For this exercise, restate word for word only the lines from the first line of the data to the line containing "in_first: [142, 141, 188, 220]".
○ ○ ○
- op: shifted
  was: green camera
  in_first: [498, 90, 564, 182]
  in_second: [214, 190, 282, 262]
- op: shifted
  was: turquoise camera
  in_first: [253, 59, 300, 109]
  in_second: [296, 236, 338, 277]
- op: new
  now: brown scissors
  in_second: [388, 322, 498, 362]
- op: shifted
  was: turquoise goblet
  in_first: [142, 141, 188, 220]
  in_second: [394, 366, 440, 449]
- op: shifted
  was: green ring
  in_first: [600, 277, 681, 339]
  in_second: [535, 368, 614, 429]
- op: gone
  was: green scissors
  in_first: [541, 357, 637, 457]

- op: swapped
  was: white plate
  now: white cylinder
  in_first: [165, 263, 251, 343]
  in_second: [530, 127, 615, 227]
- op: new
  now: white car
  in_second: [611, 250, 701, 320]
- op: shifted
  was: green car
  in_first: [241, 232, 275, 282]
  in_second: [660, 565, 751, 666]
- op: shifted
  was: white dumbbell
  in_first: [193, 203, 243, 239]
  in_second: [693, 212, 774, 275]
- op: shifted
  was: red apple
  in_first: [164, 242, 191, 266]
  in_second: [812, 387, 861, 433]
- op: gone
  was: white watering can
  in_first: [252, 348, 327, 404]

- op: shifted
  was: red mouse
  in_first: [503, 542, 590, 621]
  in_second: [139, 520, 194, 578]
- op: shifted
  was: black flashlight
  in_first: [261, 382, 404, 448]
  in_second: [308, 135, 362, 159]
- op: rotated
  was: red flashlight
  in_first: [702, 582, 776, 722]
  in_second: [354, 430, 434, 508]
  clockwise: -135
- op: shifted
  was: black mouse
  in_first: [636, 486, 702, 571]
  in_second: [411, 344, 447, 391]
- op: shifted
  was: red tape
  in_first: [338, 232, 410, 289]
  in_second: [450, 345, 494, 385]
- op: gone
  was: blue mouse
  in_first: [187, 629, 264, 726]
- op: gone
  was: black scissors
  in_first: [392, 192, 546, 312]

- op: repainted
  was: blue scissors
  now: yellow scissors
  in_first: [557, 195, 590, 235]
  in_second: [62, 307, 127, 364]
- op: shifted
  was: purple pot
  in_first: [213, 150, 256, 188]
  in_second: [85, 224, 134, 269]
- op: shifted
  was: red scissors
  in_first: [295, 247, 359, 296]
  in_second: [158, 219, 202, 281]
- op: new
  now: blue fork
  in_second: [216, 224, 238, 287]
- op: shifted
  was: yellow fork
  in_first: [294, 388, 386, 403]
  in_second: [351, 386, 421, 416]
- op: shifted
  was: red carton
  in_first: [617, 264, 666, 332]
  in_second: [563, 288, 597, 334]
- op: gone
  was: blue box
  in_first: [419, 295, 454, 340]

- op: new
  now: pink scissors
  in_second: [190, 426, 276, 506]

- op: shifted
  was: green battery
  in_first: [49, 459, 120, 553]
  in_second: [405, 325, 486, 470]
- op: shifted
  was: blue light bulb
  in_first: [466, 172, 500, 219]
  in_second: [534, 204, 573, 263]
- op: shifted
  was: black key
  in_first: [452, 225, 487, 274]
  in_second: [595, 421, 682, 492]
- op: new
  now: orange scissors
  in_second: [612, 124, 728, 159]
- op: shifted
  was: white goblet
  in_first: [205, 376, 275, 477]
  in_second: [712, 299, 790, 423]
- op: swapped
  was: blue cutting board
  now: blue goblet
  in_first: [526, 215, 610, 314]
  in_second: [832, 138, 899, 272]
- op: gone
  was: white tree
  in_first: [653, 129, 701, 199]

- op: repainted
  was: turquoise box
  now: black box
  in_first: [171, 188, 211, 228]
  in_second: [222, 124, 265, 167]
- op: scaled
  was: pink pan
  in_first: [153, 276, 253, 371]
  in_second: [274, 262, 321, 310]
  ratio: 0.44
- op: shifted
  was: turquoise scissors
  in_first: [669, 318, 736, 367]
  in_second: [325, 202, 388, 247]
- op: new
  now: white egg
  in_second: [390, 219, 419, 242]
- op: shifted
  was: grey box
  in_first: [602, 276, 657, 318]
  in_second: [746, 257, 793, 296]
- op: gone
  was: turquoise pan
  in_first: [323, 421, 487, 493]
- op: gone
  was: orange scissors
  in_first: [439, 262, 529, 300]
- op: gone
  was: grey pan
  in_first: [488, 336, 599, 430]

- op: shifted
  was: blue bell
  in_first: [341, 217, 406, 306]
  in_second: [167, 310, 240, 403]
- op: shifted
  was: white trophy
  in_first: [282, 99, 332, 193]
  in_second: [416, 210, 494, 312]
○ ○ ○
• [OUTPUT FOR THIS TASK]
- op: shifted
  was: green camera
  in_first: [498, 90, 564, 182]
  in_second: [214, 190, 282, 262]
- op: shifted
  was: turquoise camera
  in_first: [253, 59, 300, 109]
  in_second: [296, 236, 338, 277]
- op: new
  now: brown scissors
  in_second: [388, 322, 498, 362]
- op: shifted
  was: turquoise goblet
  in_first: [142, 141, 188, 220]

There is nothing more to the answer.